*** Supplied data Section Begins ***

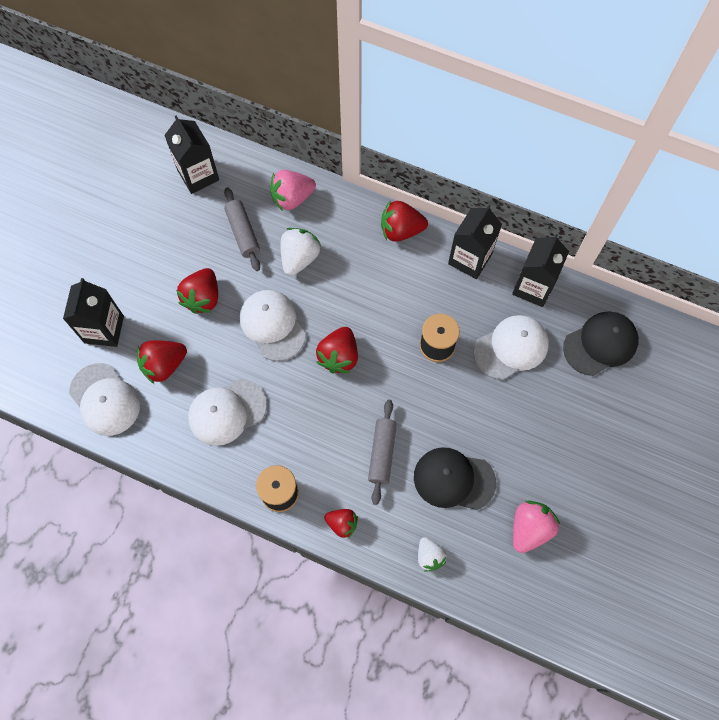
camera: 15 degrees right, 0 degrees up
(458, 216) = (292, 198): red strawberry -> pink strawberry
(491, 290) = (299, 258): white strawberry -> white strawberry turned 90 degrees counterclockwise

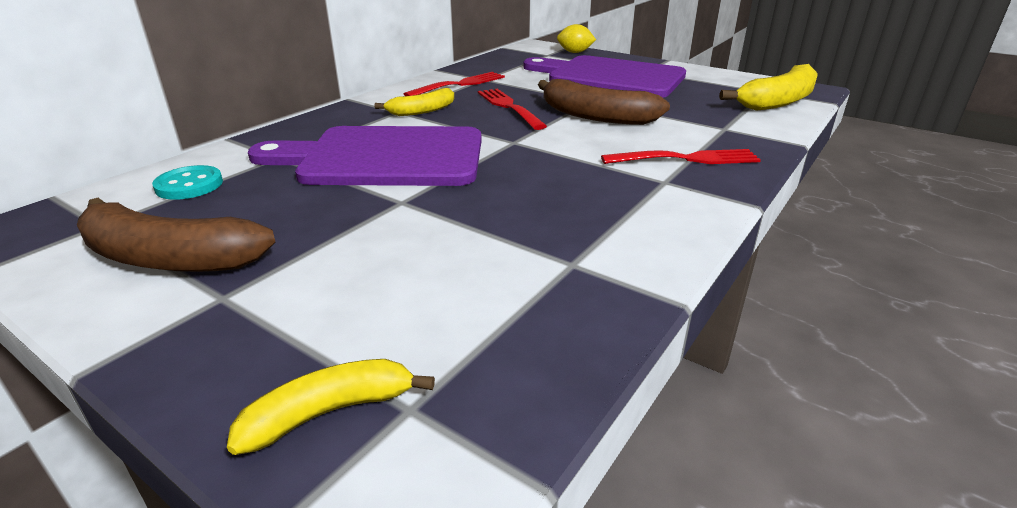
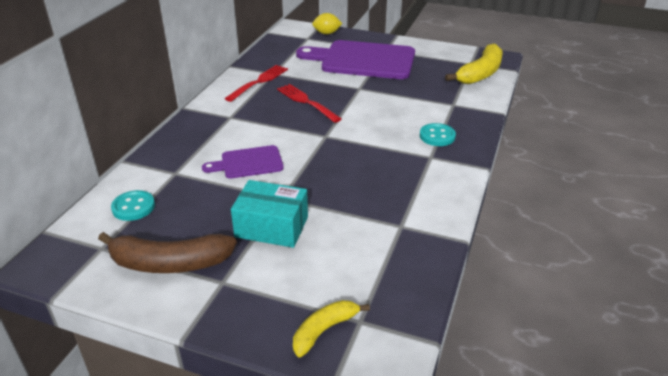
camera: 15 degrees left, 5 degrees up
(359, 234) = (271, 227): none -> turquoise box
(384, 158) = (248, 163): purple cutting board -> purple cutting board, size x0.51
(422, 111) = (247, 114): yellow banana -> none
(596, 116) = (369, 104): brown banana -> none
(685, 159) = (437, 136): red fork -> turquoise button

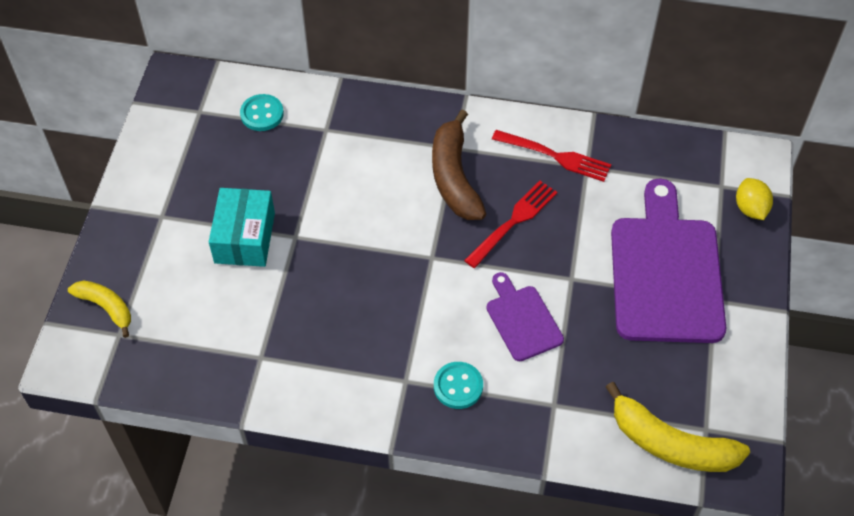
camera: 80 degrees right, 20 degrees up
(170, 263) = (182, 169): brown banana -> brown banana (454, 177)
(248, 163) = (356, 191): purple cutting board -> purple cutting board (522, 320)

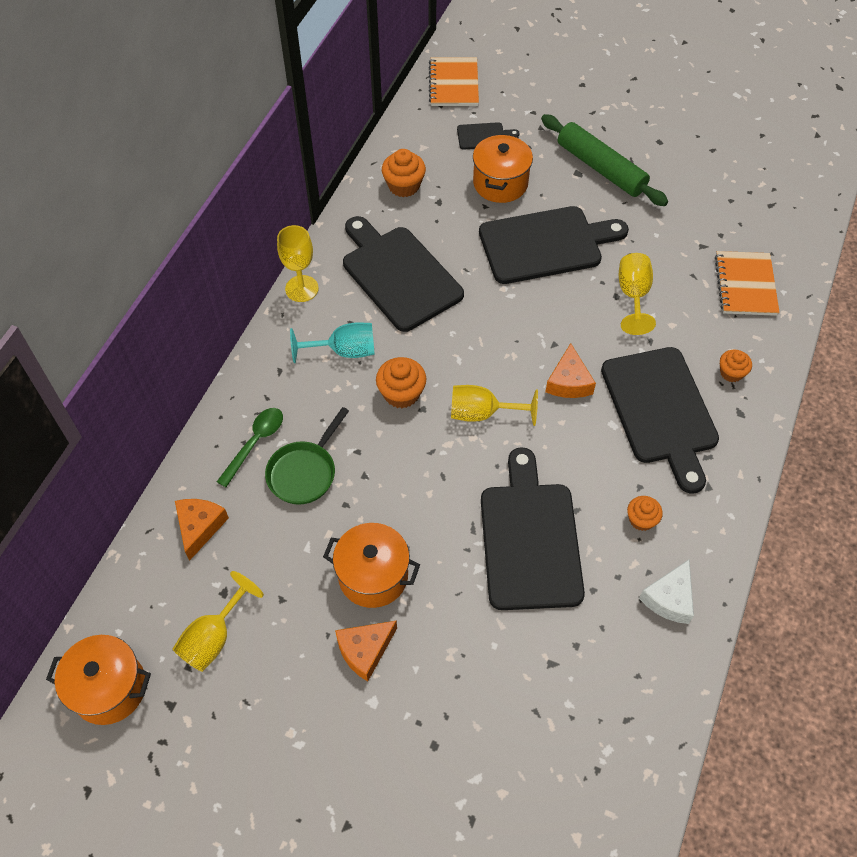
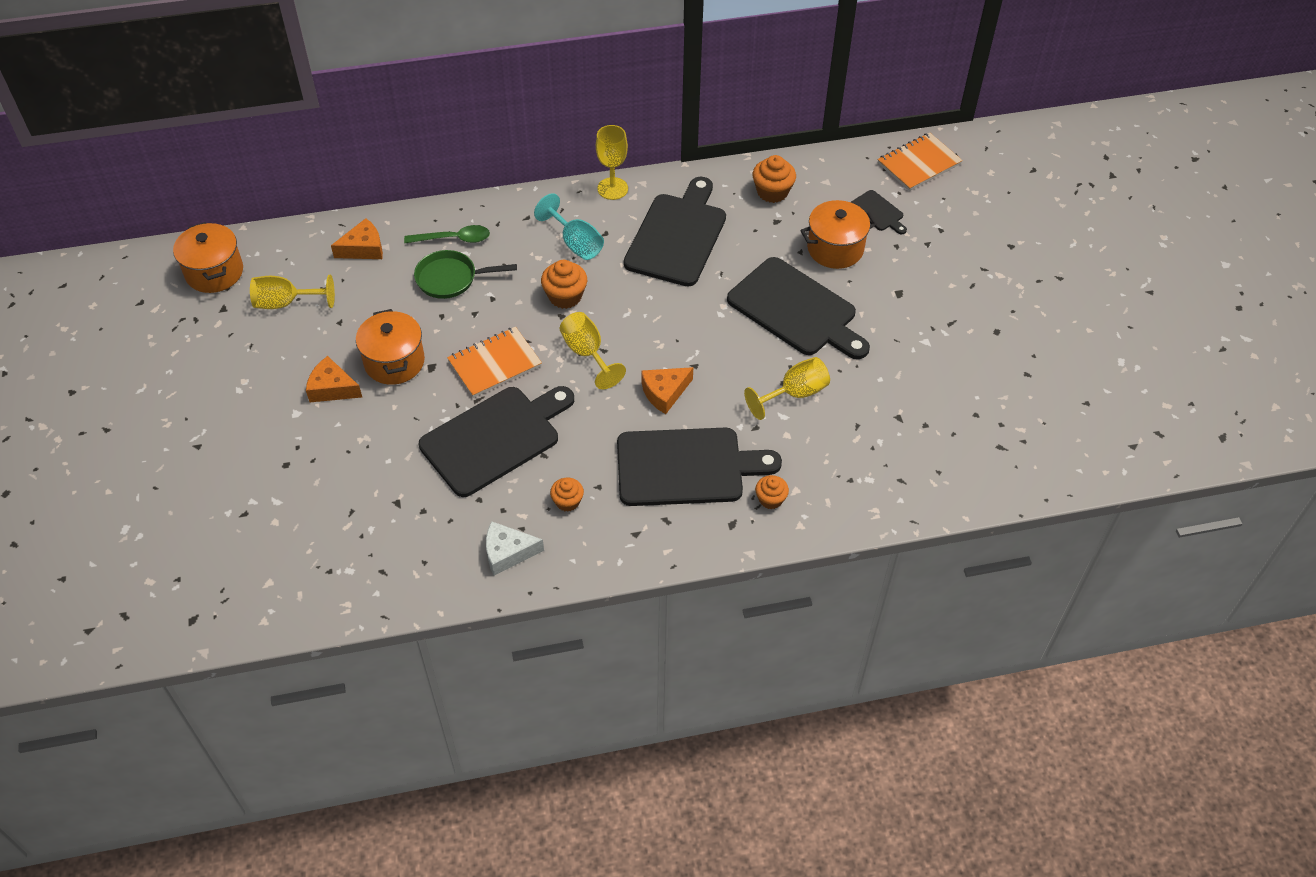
camera: 55 degrees right, 5 degrees down
(601, 168) = (920, 306): green rolling pin -> none
(660, 411) = (687, 467): black cutting board -> black cutting board turned 135 degrees counterclockwise
(745, 285) = (881, 468): orange notebook -> orange notebook (494, 364)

*** Supplied data Section Ends ***

**Work to be completed**
Write out the entries word for word. Skip the pictures.

**Answer section**
camera: 15 degrees right, 0 degrees up
(458, 216) = (292, 198): red strawberry -> pink strawberry
(491, 290) = (299, 258): white strawberry -> white strawberry turned 90 degrees counterclockwise

camera: 15 degrees left, 5 degrees up
(359, 234) = (271, 227): none -> turquoise box
(384, 158) = (248, 163): purple cutting board -> purple cutting board, size x0.51
(422, 111) = (247, 114): yellow banana -> none
(596, 116) = (369, 104): brown banana -> none
(685, 159) = (437, 136): red fork -> turquoise button

camera: 80 degrees right, 20 degrees up
(170, 263) = (182, 169): brown banana -> brown banana (454, 177)
(248, 163) = (356, 191): purple cutting board -> purple cutting board (522, 320)

camera: 55 degrees right, 5 degrees down
(601, 168) = (920, 306): green rolling pin -> none
(660, 411) = (687, 467): black cutting board -> black cutting board turned 135 degrees counterclockwise
(745, 285) = (881, 468): orange notebook -> orange notebook (494, 364)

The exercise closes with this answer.